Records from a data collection

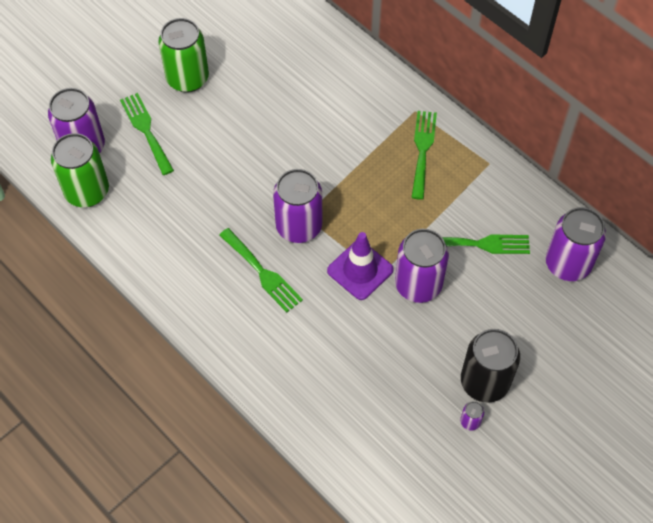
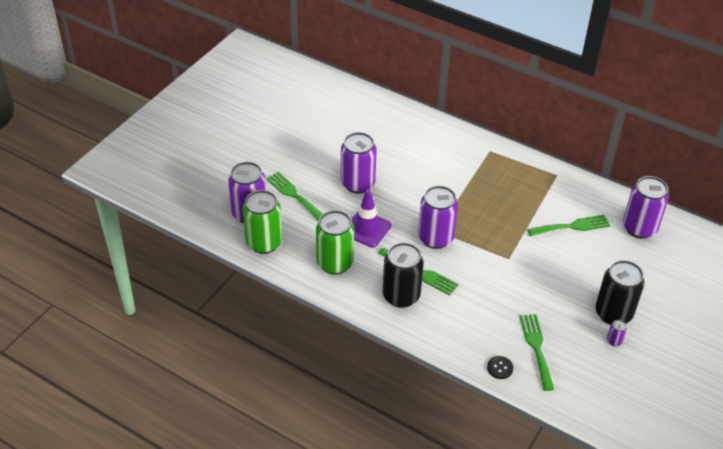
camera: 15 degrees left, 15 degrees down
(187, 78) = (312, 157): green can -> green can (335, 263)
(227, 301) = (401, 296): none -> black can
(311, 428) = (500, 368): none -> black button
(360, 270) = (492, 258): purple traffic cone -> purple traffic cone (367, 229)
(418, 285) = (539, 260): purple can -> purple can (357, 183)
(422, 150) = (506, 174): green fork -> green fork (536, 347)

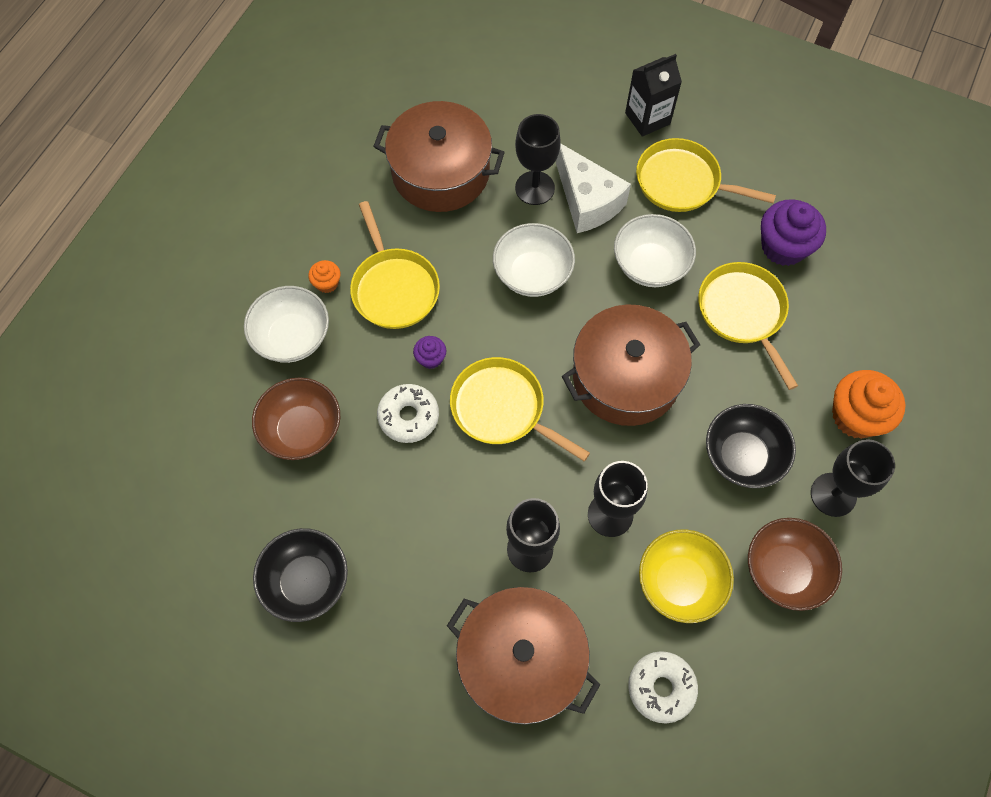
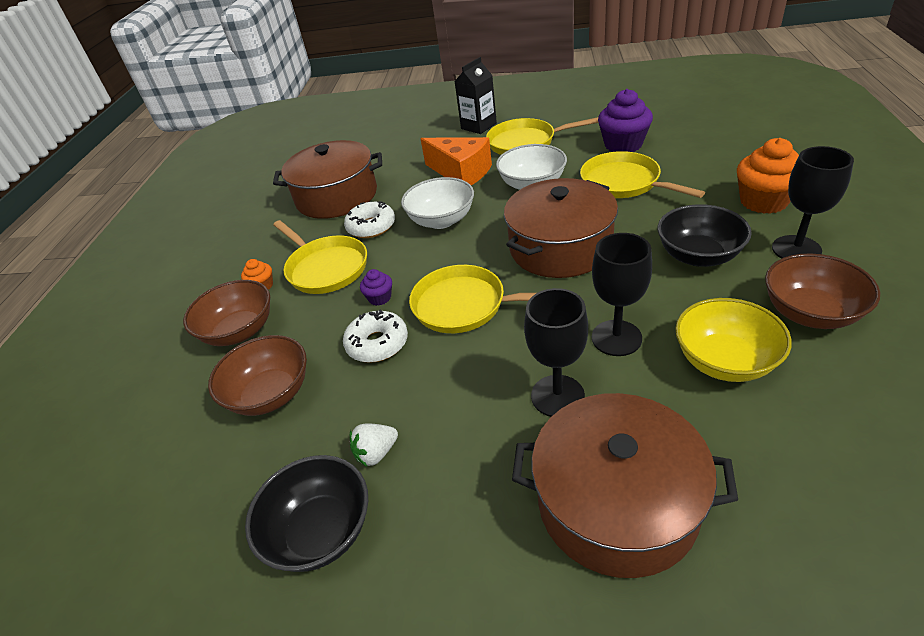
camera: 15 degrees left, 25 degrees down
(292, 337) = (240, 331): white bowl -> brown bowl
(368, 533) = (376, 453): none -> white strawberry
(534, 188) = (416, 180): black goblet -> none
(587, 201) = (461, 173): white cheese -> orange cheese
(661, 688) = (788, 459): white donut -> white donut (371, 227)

- [Exercise directions]: Check every line above for the string "white" and state how many have it, with no other words.

- [Solution below]: 4